### [Work request]
Search the listing below for the word "camera", and copy every line in which it turns up.

### [Input for this task]
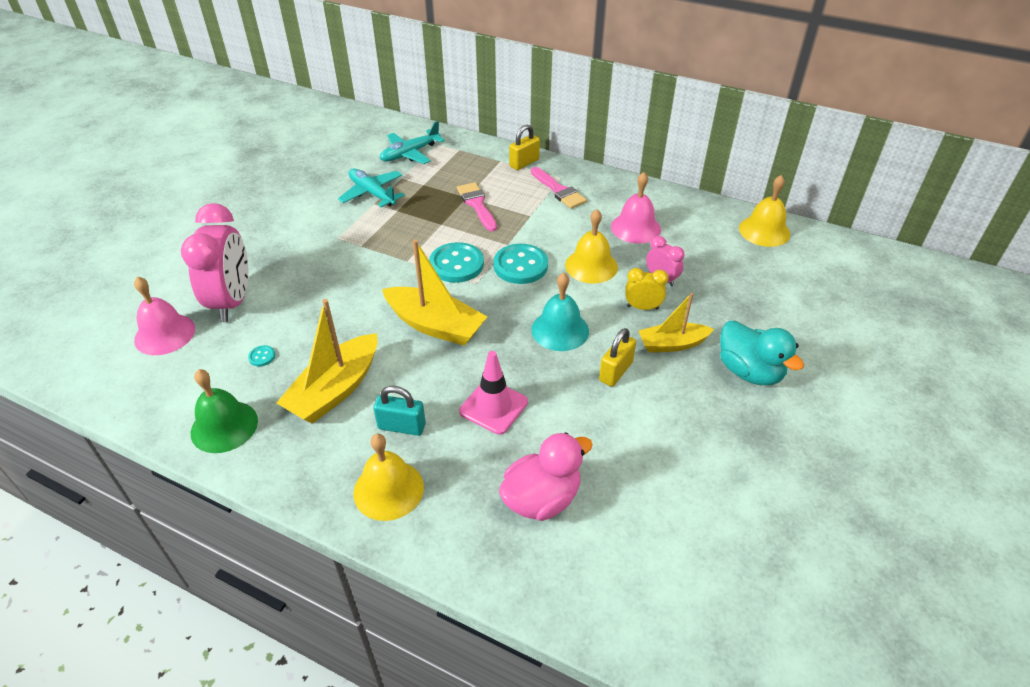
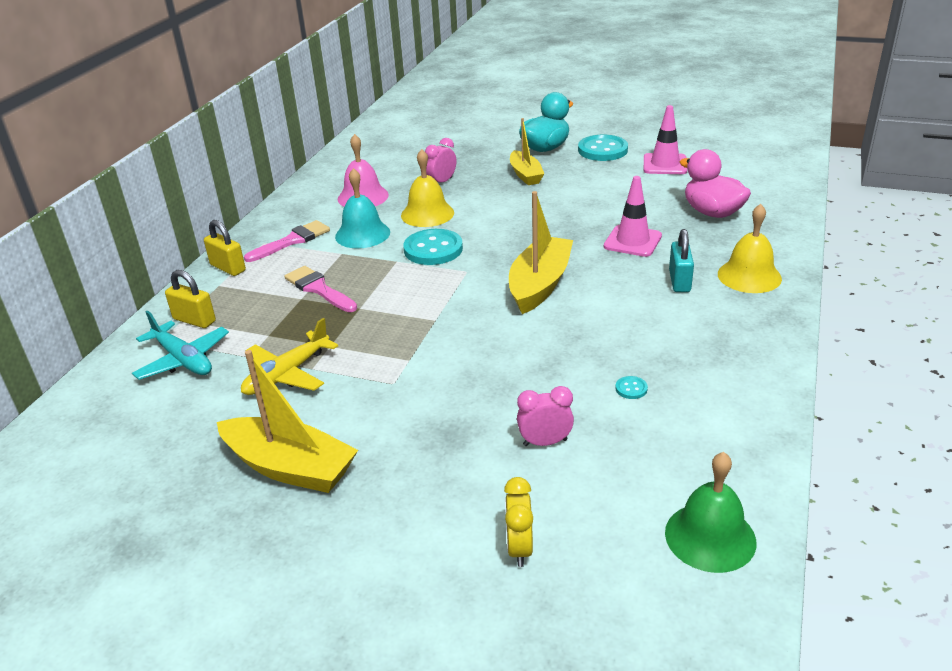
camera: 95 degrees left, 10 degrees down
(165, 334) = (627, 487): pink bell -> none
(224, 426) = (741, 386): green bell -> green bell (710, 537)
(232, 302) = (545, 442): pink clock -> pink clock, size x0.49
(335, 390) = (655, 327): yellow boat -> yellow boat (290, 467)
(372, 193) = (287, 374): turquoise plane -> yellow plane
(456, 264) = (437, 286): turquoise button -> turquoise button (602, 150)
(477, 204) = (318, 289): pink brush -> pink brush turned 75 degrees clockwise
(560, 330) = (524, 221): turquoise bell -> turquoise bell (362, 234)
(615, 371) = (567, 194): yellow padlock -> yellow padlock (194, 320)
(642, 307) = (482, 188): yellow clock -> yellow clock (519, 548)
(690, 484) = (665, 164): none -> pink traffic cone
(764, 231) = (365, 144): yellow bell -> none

...

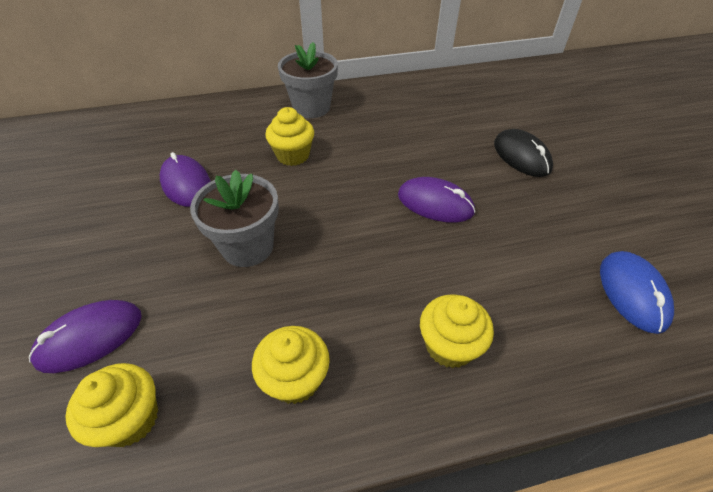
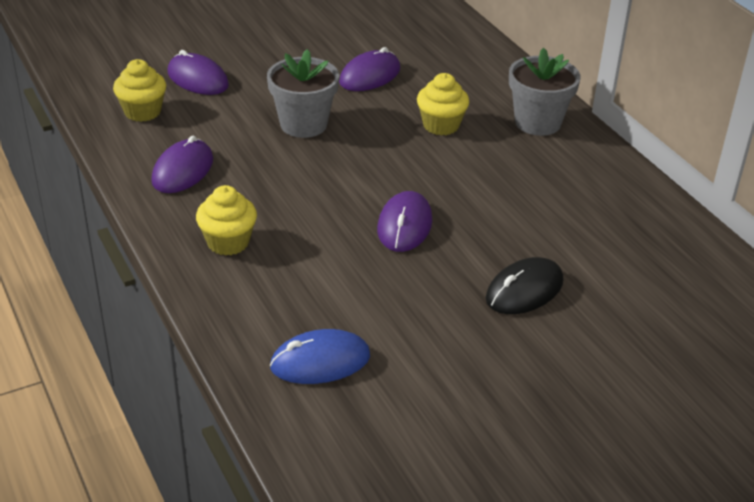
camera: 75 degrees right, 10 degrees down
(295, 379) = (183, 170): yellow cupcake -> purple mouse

### [Expected output]
camera: 95 degrees left, 10 degrees down
camera: 75 degrees right, 10 degrees down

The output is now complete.